● SUPPLIED MATERIAL

---

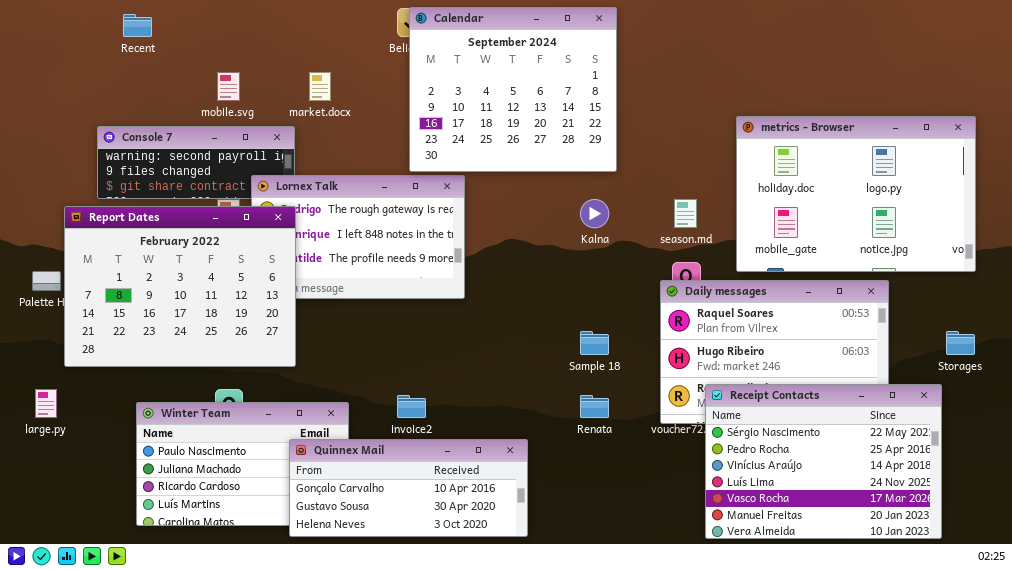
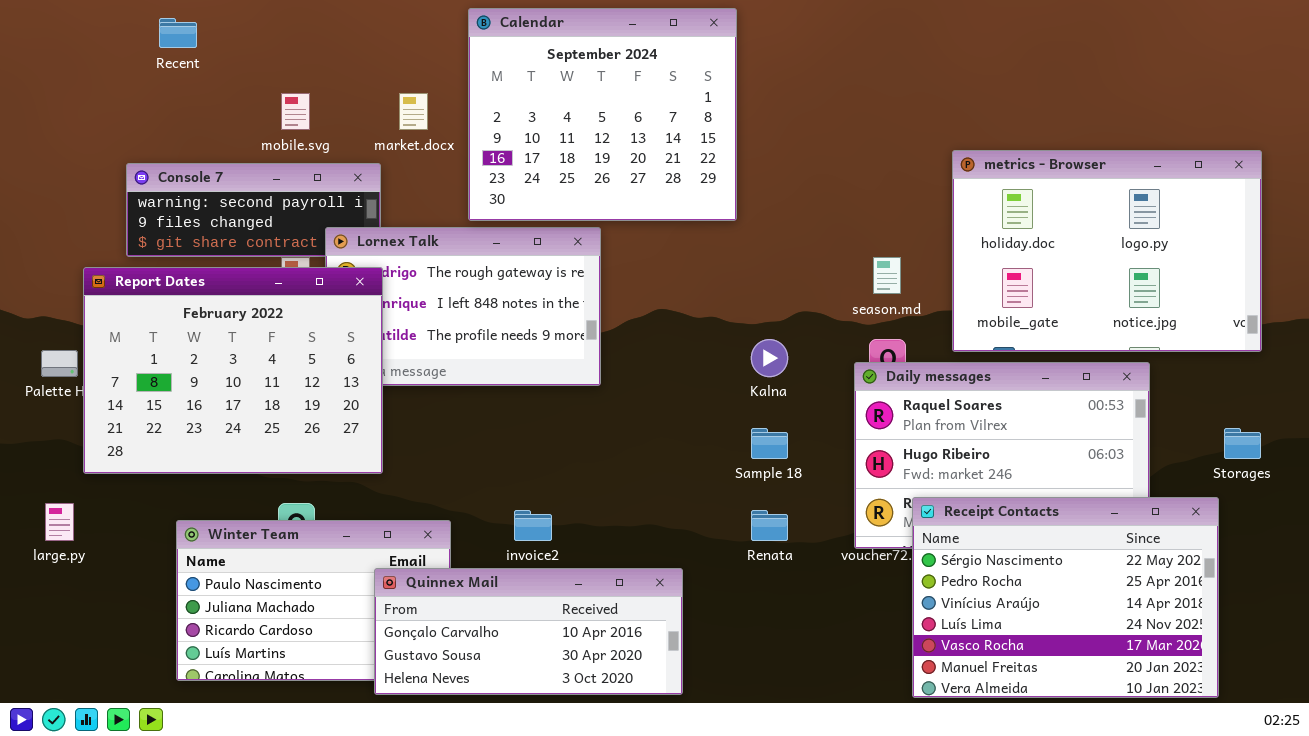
Calendar: [409,7,617,172] -> [468,8,737,221], moved
Kalna: [580,199,609,228] -> [751,339,788,377], moved

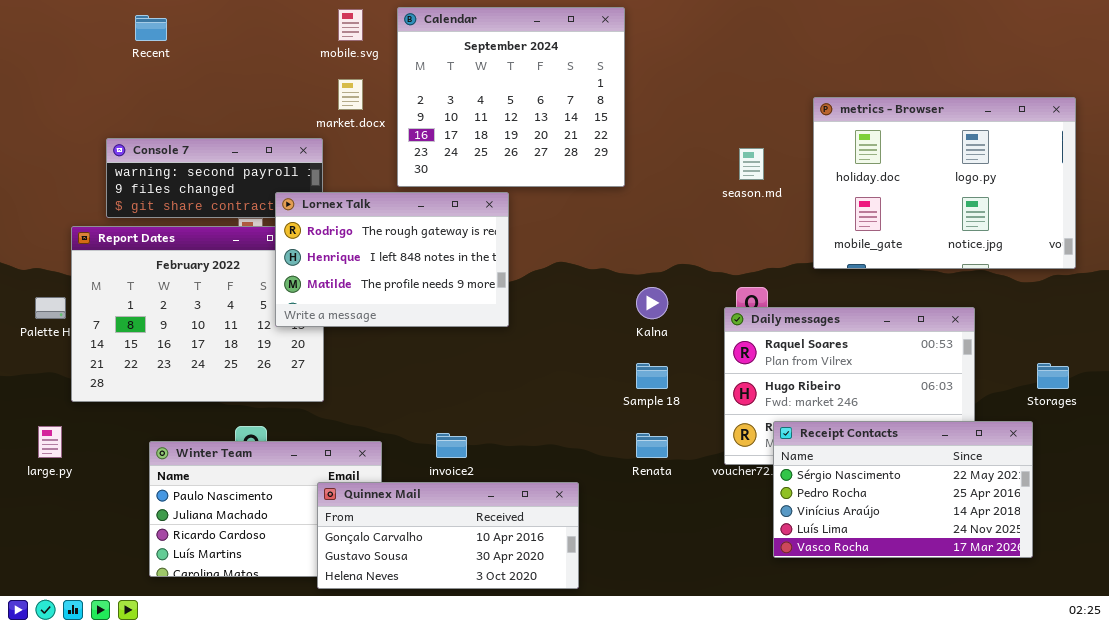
mobile.svg: [281,93,310,130] -> [338,9,363,41], moved
metrics - Browser: [952,150,1262,352] -> [813,97,1076,269], moved
Lornex Talk: [325,227,601,386] -> [275,192,509,327], raised
season.md: [873,257,901,294] -> [739,148,764,180], moved
Receipt Contacts: [912,497,1219,698] -> [773,421,1033,558], resized

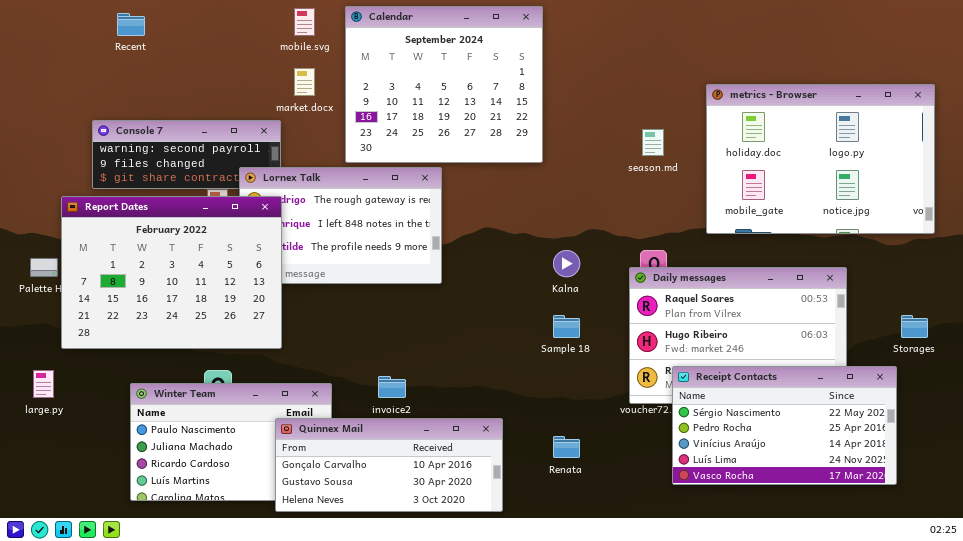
Report Dates: [71,226,324,402] -> [61,196,282,349], raised
Renata: [636,433,668,458] -> [553,436,580,458], moved

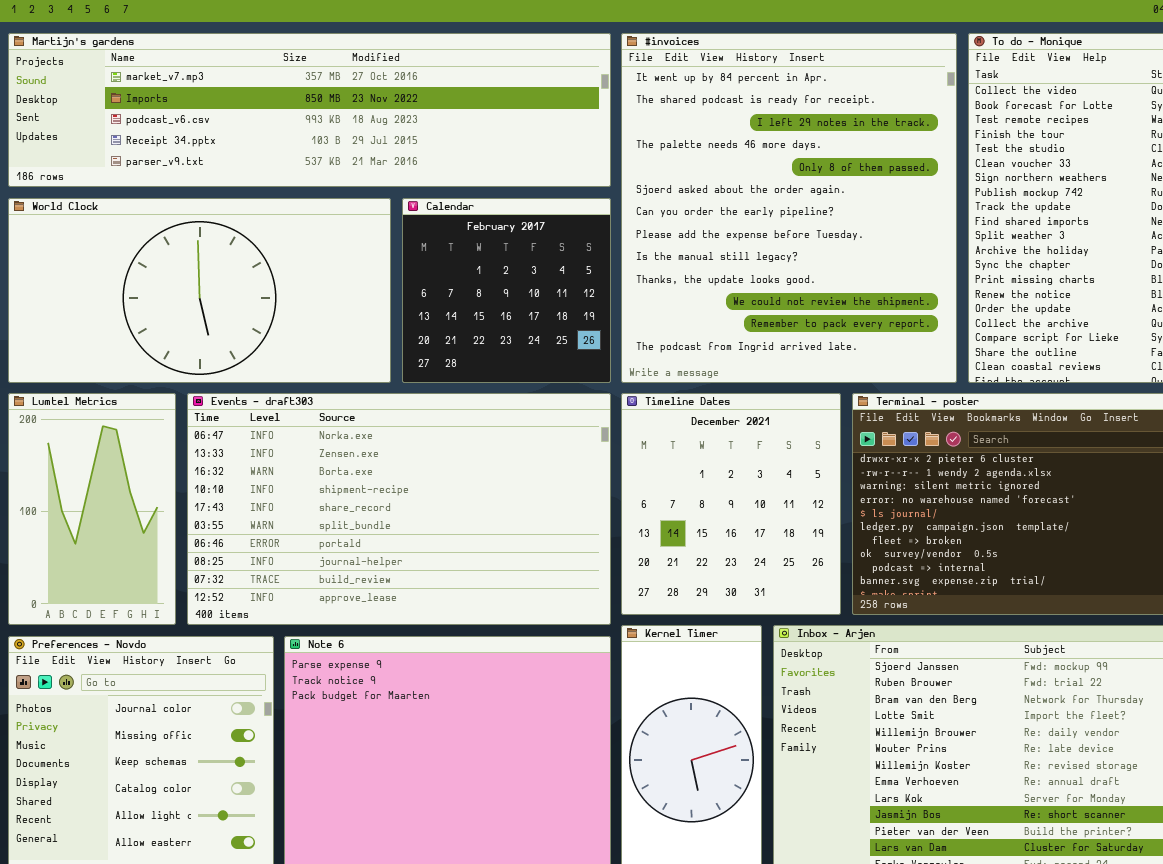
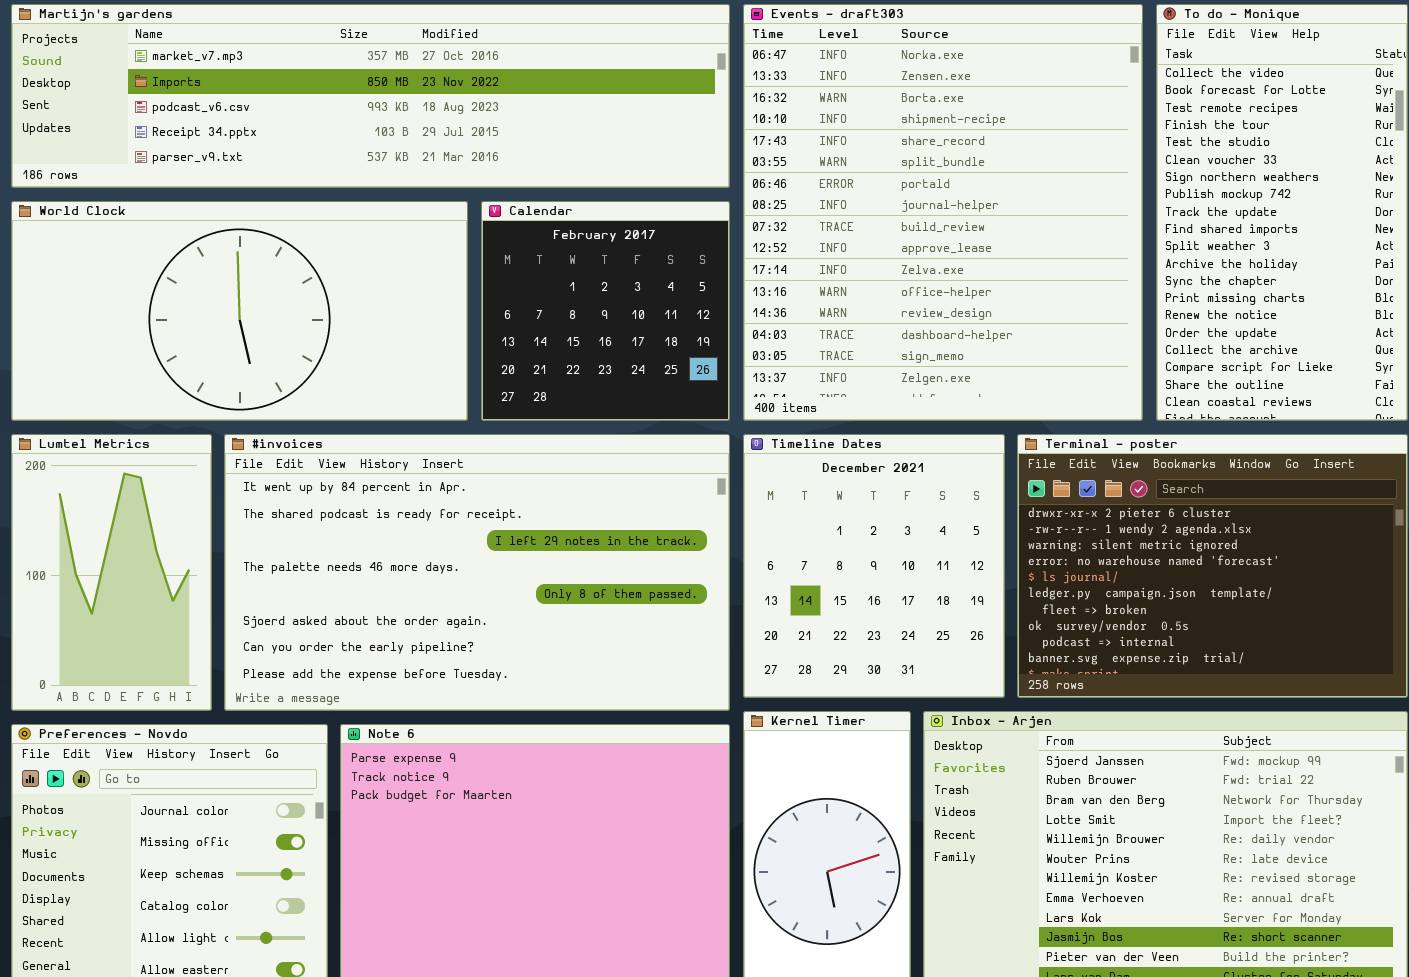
#invoices: [621,33,957,383] -> [224,434,730,711], moved, resized
Events - draft303: [187,393,611,625] -> [743,4,1143,421], moved, resized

---

● TASK DETAILS
No picture is to appear in the copy; every entry above is otherwise to be printed verbatim.

● SOLUTION BELOW
Calendar: [409,7,617,172] -> [468,8,737,221], moved
Kalna: [580,199,609,228] -> [751,339,788,377], moved

mobile.svg: [281,93,310,130] -> [338,9,363,41], moved
metrics - Browser: [952,150,1262,352] -> [813,97,1076,269], moved
Lornex Talk: [325,227,601,386] -> [275,192,509,327], raised
season.md: [873,257,901,294] -> [739,148,764,180], moved
Receipt Contacts: [912,497,1219,698] -> [773,421,1033,558], resized

Report Dates: [71,226,324,402] -> [61,196,282,349], raised
Renata: [636,433,668,458] -> [553,436,580,458], moved

#invoices: [621,33,957,383] -> [224,434,730,711], moved, resized
Events - draft303: [187,393,611,625] -> [743,4,1143,421], moved, resized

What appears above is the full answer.